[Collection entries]
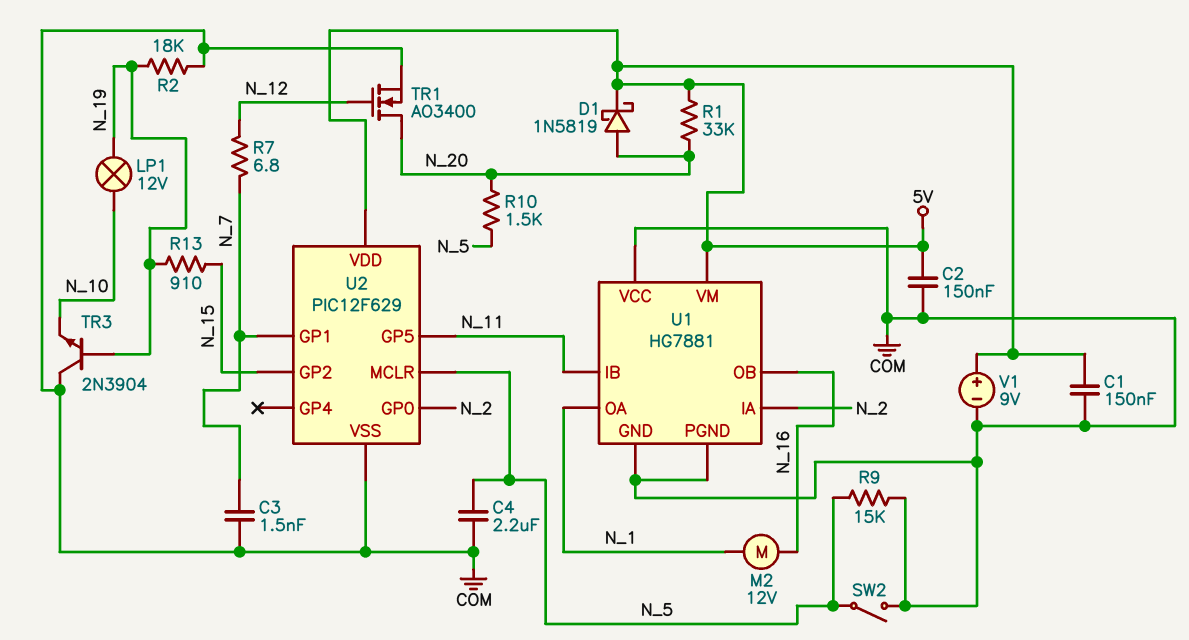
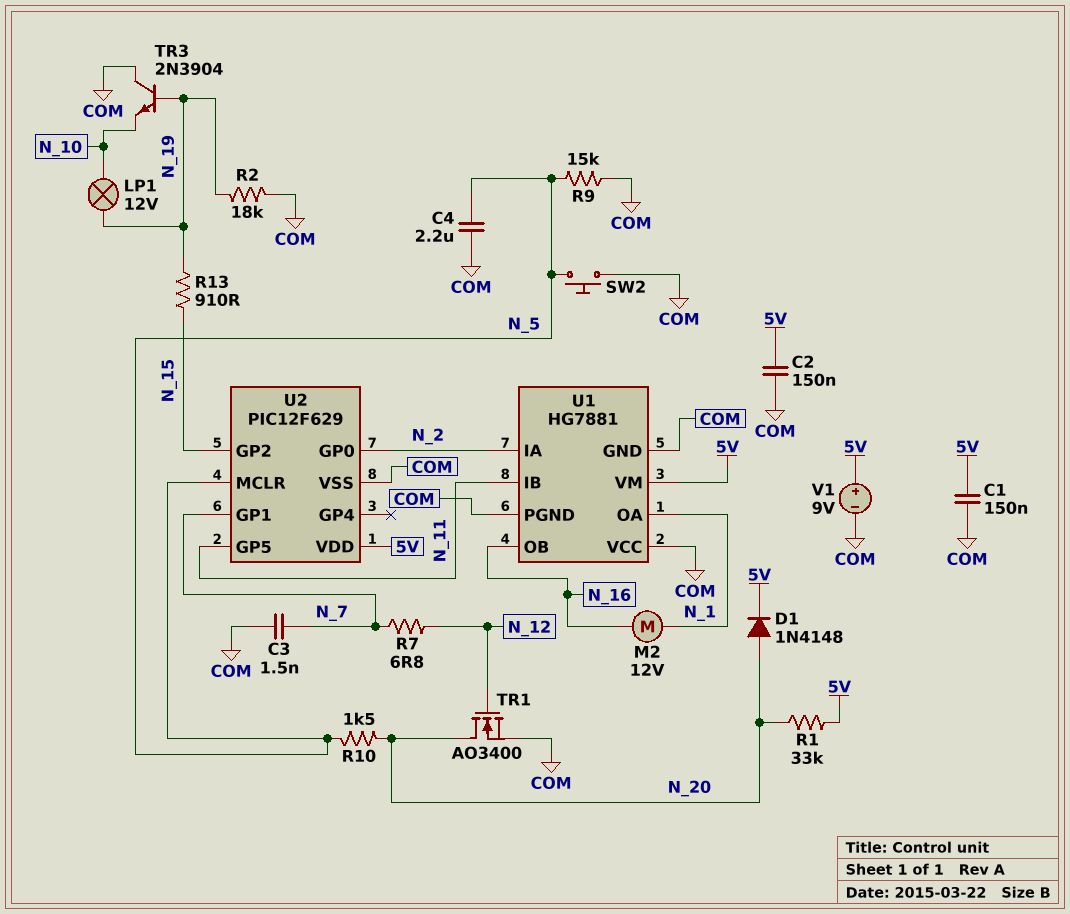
D1: schottky 1N5819 (A N_20, K 5V) -> diode 1N4148 (A N_20, K 5V)
SW2: switch (COM, N_5) -> button (COM, N_5)

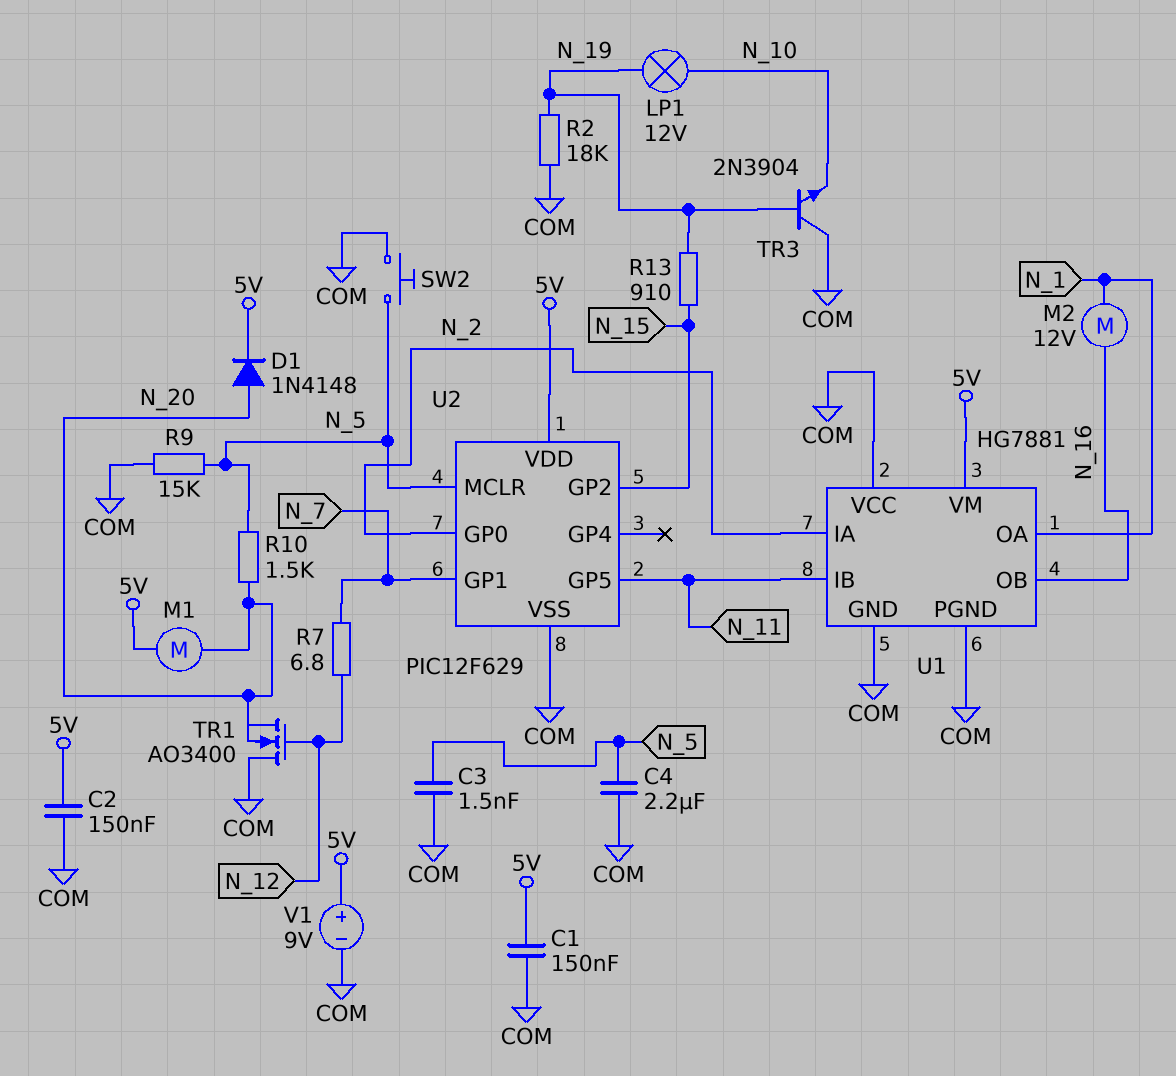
C3: 1.5nF (COM, N_7) -> 1.5nF (COM, N_5)
M1: none -> motor (5V, N_20)
R1: 33k (5V, N_20) -> none
TR1: NMOS AO3400 (G N_12, D N_20, S COM) -> NMOS AO3400 (G N_12, D COM, S N_20)

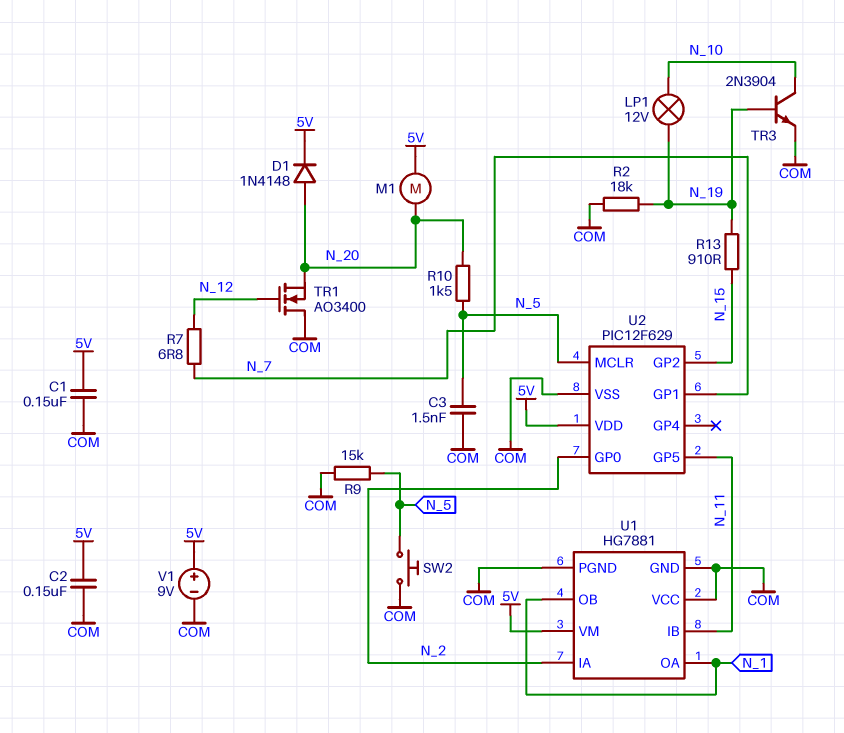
C4: 2.2uF (COM, N_5) -> none
M2: motor 12V (N_1, N_16) -> none
TR3: NPN 2N3904 (B N_19, C COM, E N_10) -> NPN 2N3904 (B N_19, C N_10, E COM)
U1 pin OB: N_16 -> N_1

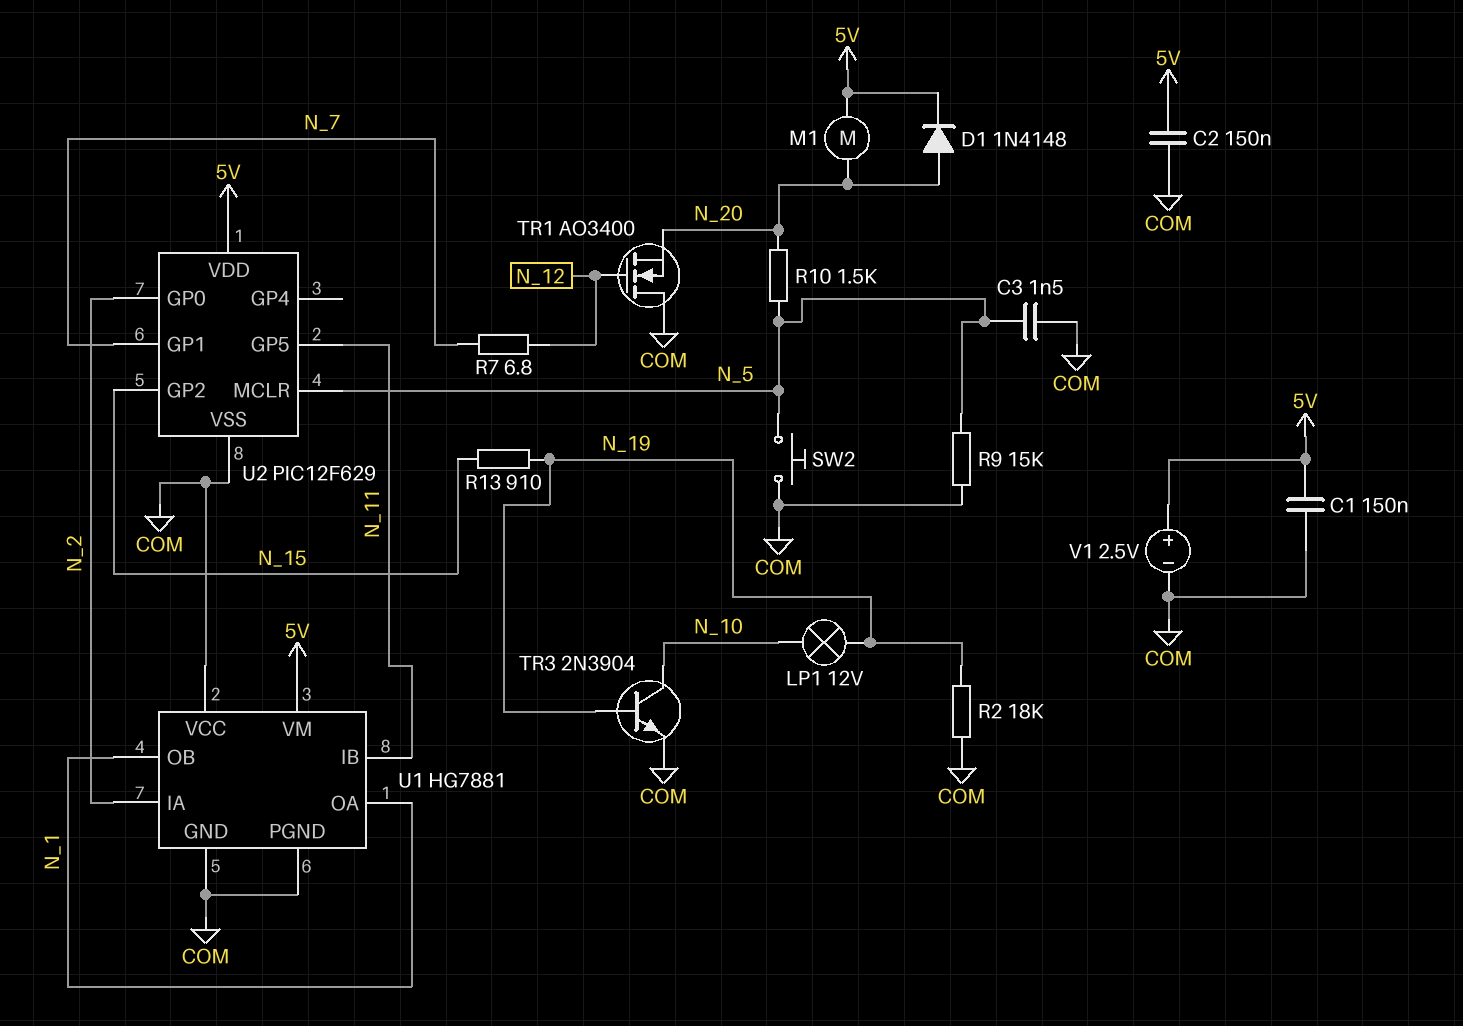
V1: 9V (plus 5V, minus COM) -> 2.5V (plus 5V, minus COM)

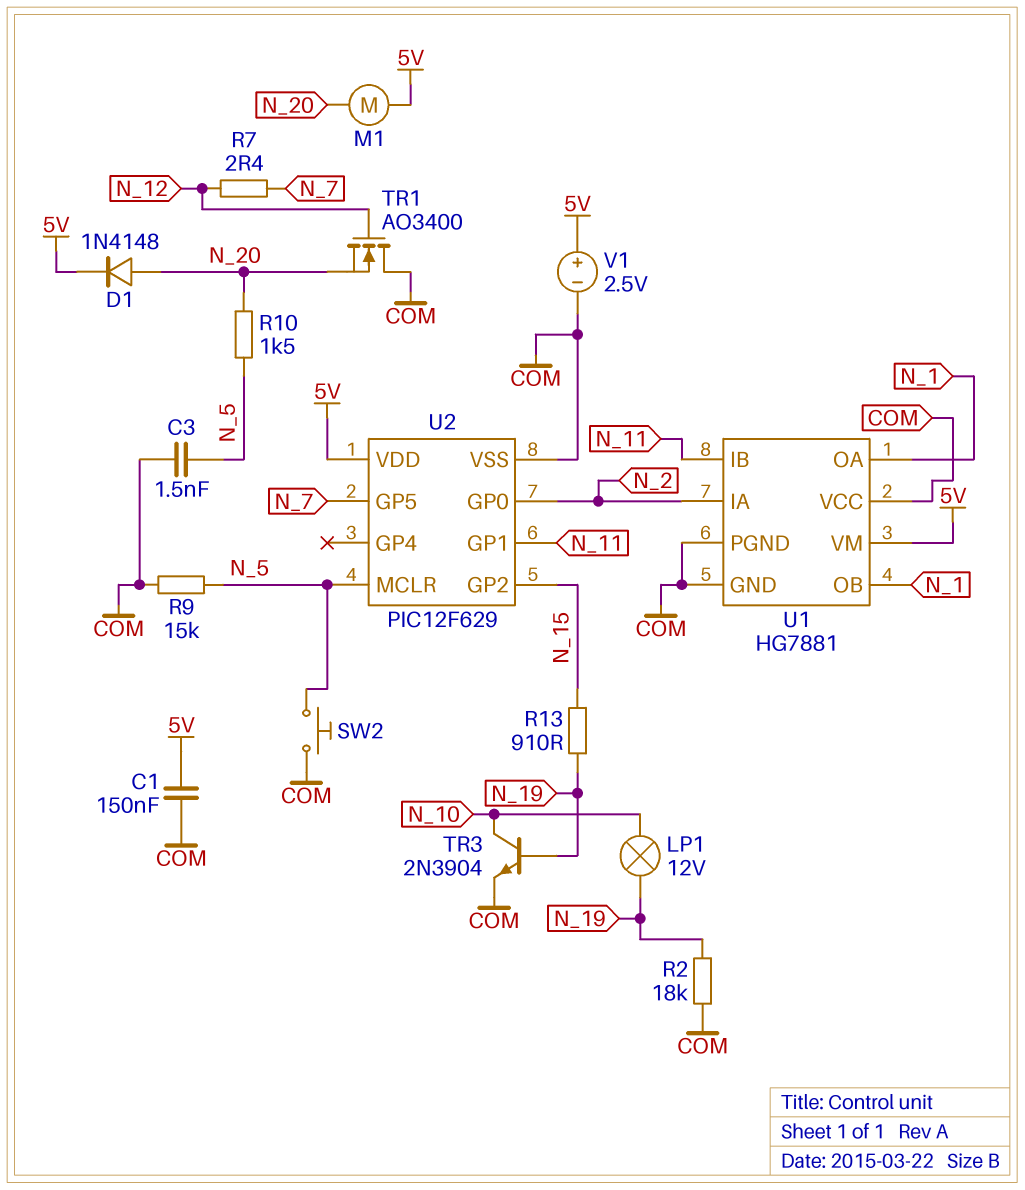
C2: 150nF (5V, COM) -> none
R7: 6.8 (N_7, N_12) -> 2.4 (N_7, N_12)
U2 pin GP1: N_7 -> N_11
U2 pin GP5: N_11 -> N_7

▶ **What the exercise asks**
Without any pictures, output the entries above exactly as they appear.

▶ **Answer**
D1: schottky 1N5819 (A N_20, K 5V) -> diode 1N4148 (A N_20, K 5V)
SW2: switch (COM, N_5) -> button (COM, N_5)

C3: 1.5nF (COM, N_7) -> 1.5nF (COM, N_5)
M1: none -> motor (5V, N_20)
R1: 33k (5V, N_20) -> none
TR1: NMOS AO3400 (G N_12, D N_20, S COM) -> NMOS AO3400 (G N_12, D COM, S N_20)

C4: 2.2uF (COM, N_5) -> none
M2: motor 12V (N_1, N_16) -> none
TR3: NPN 2N3904 (B N_19, C COM, E N_10) -> NPN 2N3904 (B N_19, C N_10, E COM)
U1 pin OB: N_16 -> N_1

V1: 9V (plus 5V, minus COM) -> 2.5V (plus 5V, minus COM)

C2: 150nF (5V, COM) -> none
R7: 6.8 (N_7, N_12) -> 2.4 (N_7, N_12)
U2 pin GP1: N_7 -> N_11
U2 pin GP5: N_11 -> N_7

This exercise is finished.